■ Task instructions
Could you write out exactly, and only, the lines from the one containing "gray L-shape: moved 24 px right, 4 px up" through the last line of the data, leaving out all pictures?

··········

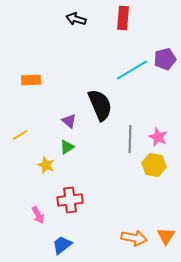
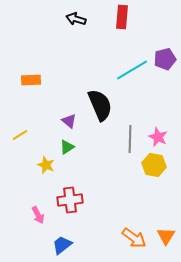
red rectangle: moved 1 px left, 1 px up
orange arrow: rotated 25 degrees clockwise
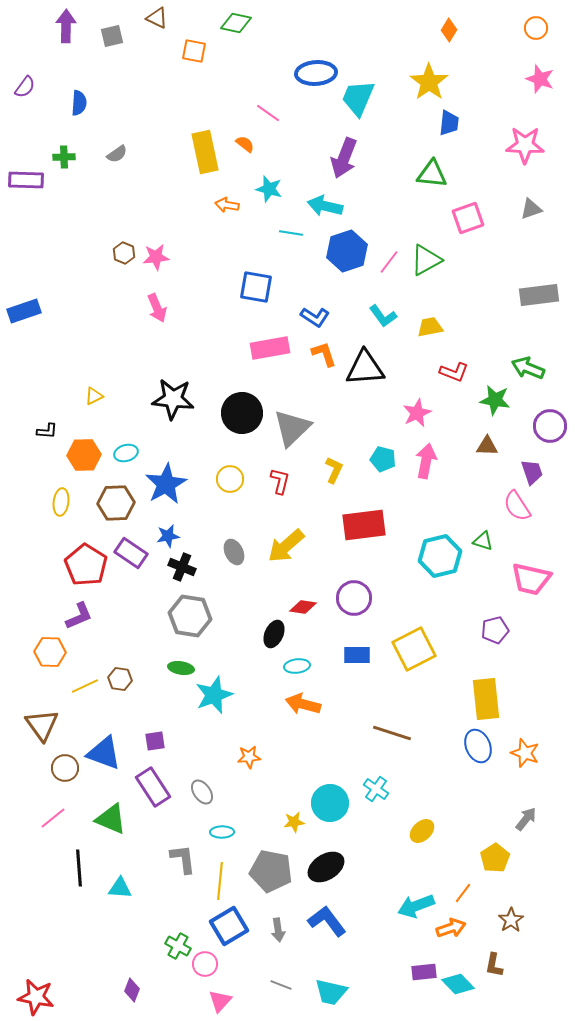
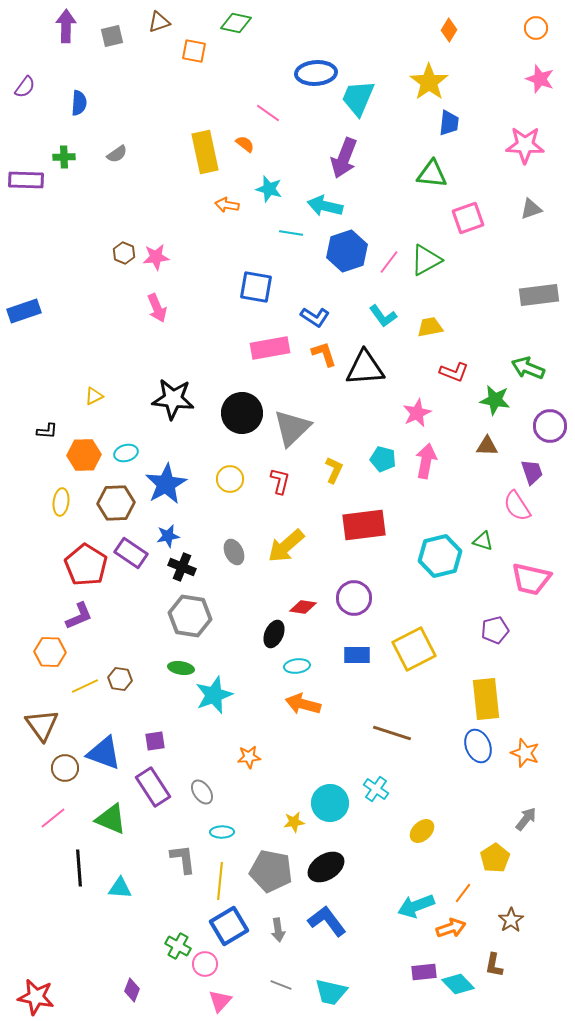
brown triangle at (157, 18): moved 2 px right, 4 px down; rotated 45 degrees counterclockwise
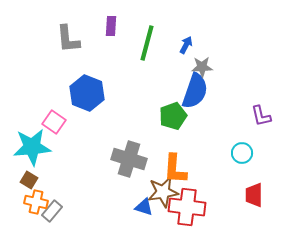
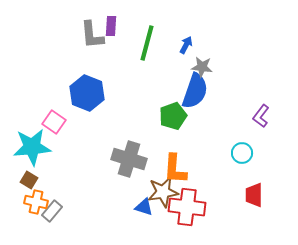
gray L-shape: moved 24 px right, 4 px up
gray star: rotated 10 degrees clockwise
purple L-shape: rotated 50 degrees clockwise
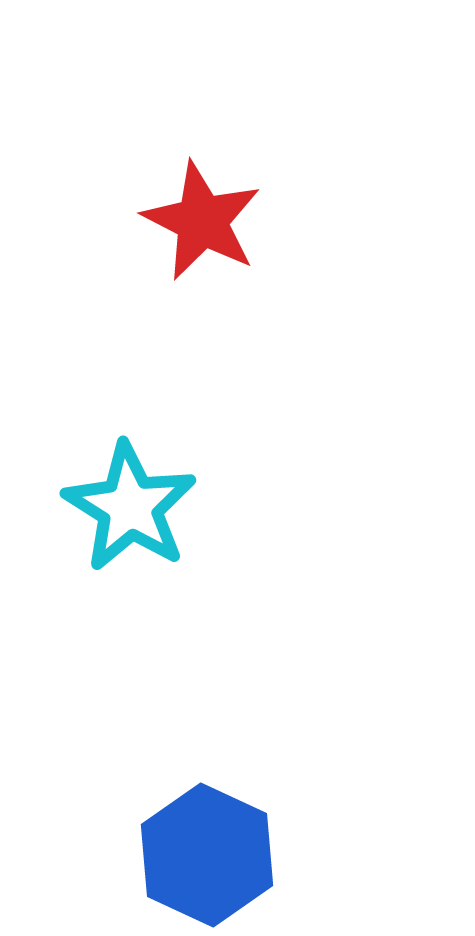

··········

■ Response box
gray L-shape: moved 24 px right, 4 px up
gray star: rotated 10 degrees clockwise
purple L-shape: rotated 50 degrees clockwise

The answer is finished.